(Object matching data)
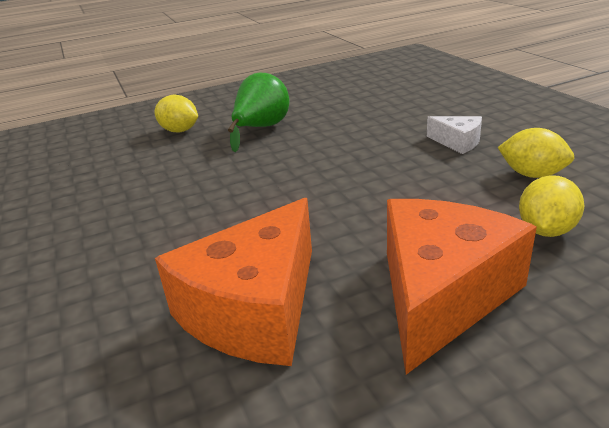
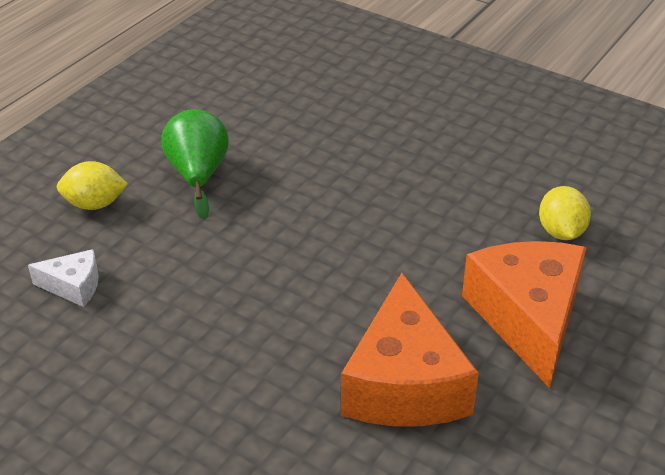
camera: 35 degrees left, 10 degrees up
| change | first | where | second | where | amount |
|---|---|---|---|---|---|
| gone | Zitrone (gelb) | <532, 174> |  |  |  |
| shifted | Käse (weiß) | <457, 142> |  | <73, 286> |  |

_YOUR ASSIGNMENT_:
Your task is to set down every entry exactly, leaving out any picture it contains.

_PROBLEM SOLUTION_:
camera: 35 degrees left, 10 degrees up
| change | first | where | second | where | amount |
|---|---|---|---|---|---|
| gone | Zitrone (gelb) | <532, 174> |  |  |  |
| shifted | Käse (weiß) | <457, 142> |  | <73, 286> |  |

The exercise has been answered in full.